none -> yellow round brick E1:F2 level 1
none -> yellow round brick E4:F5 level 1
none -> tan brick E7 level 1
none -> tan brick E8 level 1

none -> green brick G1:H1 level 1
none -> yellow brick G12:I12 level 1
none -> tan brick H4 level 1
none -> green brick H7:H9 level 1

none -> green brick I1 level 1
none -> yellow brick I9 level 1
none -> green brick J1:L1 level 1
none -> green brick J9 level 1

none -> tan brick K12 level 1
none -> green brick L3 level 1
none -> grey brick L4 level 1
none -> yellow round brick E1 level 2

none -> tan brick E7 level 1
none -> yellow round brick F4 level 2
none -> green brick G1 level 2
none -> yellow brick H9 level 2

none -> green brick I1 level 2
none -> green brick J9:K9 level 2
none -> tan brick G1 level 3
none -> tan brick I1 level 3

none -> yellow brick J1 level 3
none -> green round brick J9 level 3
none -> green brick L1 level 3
◆ ◆ ◆ ◆ ◆ ◆ ◆
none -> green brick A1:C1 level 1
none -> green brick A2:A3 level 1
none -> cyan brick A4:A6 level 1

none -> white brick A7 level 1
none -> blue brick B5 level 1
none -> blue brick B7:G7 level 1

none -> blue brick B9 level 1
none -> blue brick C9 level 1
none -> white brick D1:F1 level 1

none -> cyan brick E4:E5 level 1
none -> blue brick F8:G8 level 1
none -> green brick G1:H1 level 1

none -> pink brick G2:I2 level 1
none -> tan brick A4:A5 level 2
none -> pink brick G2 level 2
◆ ◆ ◆ ◆ ◆ ◆ ◆
» **Task prompt**
Starting with the line with "none -> yellow round brick E1 level 2" above and going on through the line with "none -> green brick L1 level 3", transcribe every line exactly, both ends included, and add nothing.

» **Worked solution**
none -> yellow round brick E1 level 2

none -> tan brick E7 level 1
none -> yellow round brick F4 level 2
none -> green brick G1 level 2
none -> yellow brick H9 level 2

none -> green brick I1 level 2
none -> green brick J9:K9 level 2
none -> tan brick G1 level 3
none -> tan brick I1 level 3

none -> yellow brick J1 level 3
none -> green round brick J9 level 3
none -> green brick L1 level 3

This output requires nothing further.